WHAT YOU NEED TO DO =>
All lines after the one containing "AUDIO1 pin TX: 3 -> 6" are needed, along with that line itself. Please repeat them exactly through the end of the entries.

Before-and-after change data =>
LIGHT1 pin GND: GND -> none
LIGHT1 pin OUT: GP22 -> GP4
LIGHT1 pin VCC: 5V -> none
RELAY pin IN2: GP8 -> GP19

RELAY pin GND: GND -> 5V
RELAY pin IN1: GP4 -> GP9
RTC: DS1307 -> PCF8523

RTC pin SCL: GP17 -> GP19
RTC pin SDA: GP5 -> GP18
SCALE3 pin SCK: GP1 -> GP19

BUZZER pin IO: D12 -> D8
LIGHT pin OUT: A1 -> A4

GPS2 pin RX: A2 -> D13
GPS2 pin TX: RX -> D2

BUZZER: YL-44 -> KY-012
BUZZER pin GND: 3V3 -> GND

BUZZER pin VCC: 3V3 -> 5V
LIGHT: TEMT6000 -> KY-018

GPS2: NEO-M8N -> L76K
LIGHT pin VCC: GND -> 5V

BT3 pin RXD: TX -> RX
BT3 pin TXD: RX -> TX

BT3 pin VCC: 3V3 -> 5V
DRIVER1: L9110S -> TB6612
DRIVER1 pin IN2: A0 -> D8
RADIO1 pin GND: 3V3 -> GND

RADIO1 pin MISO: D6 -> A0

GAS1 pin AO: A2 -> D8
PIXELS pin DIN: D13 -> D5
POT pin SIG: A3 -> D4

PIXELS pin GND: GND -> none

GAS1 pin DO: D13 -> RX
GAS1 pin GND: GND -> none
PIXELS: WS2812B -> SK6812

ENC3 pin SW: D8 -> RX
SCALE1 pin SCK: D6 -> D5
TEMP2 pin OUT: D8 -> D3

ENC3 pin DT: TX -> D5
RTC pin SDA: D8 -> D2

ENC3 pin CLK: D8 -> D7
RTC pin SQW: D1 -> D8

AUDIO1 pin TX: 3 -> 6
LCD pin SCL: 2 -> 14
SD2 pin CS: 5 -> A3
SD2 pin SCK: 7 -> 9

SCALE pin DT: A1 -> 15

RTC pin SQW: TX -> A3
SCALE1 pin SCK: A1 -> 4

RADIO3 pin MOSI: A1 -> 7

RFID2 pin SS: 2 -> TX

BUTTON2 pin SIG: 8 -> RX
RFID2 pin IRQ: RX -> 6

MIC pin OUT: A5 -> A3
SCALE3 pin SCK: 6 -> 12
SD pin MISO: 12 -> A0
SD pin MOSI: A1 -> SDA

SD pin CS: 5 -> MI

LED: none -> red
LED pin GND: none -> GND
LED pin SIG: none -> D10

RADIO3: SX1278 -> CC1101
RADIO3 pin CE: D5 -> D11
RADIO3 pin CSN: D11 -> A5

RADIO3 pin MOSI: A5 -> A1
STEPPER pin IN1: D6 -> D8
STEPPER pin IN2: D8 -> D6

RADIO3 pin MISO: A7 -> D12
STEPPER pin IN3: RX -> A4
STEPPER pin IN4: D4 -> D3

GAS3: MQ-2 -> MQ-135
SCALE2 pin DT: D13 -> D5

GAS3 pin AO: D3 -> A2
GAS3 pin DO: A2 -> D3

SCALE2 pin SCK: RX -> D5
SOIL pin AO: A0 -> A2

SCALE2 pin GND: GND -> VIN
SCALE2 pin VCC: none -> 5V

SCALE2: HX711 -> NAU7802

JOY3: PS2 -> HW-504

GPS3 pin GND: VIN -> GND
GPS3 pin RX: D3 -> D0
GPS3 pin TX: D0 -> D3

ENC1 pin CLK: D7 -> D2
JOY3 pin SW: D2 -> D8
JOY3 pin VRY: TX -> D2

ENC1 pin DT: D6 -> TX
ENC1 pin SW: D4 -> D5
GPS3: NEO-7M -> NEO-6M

EXERCISE RESULT =>
AUDIO1 pin TX: 3 -> 6
LCD pin SCL: 2 -> 14
SD2 pin CS: 5 -> A3
SD2 pin SCK: 7 -> 9

SCALE pin DT: A1 -> 15

RTC pin SQW: TX -> A3
SCALE1 pin SCK: A1 -> 4

RADIO3 pin MOSI: A1 -> 7

RFID2 pin SS: 2 -> TX

BUTTON2 pin SIG: 8 -> RX
RFID2 pin IRQ: RX -> 6

MIC pin OUT: A5 -> A3
SCALE3 pin SCK: 6 -> 12
SD pin MISO: 12 -> A0
SD pin MOSI: A1 -> SDA

SD pin CS: 5 -> MI

LED: none -> red
LED pin GND: none -> GND
LED pin SIG: none -> D10

RADIO3: SX1278 -> CC1101
RADIO3 pin CE: D5 -> D11
RADIO3 pin CSN: D11 -> A5

RADIO3 pin MOSI: A5 -> A1
STEPPER pin IN1: D6 -> D8
STEPPER pin IN2: D8 -> D6

RADIO3 pin MISO: A7 -> D12
STEPPER pin IN3: RX -> A4
STEPPER pin IN4: D4 -> D3

GAS3: MQ-2 -> MQ-135
SCALE2 pin DT: D13 -> D5

GAS3 pin AO: D3 -> A2
GAS3 pin DO: A2 -> D3

SCALE2 pin SCK: RX -> D5
SOIL pin AO: A0 -> A2

SCALE2 pin GND: GND -> VIN
SCALE2 pin VCC: none -> 5V

SCALE2: HX711 -> NAU7802

JOY3: PS2 -> HW-504

GPS3 pin GND: VIN -> GND
GPS3 pin RX: D3 -> D0
GPS3 pin TX: D0 -> D3

ENC1 pin CLK: D7 -> D2
JOY3 pin SW: D2 -> D8
JOY3 pin VRY: TX -> D2

ENC1 pin DT: D6 -> TX
ENC1 pin SW: D4 -> D5
GPS3: NEO-7M -> NEO-6M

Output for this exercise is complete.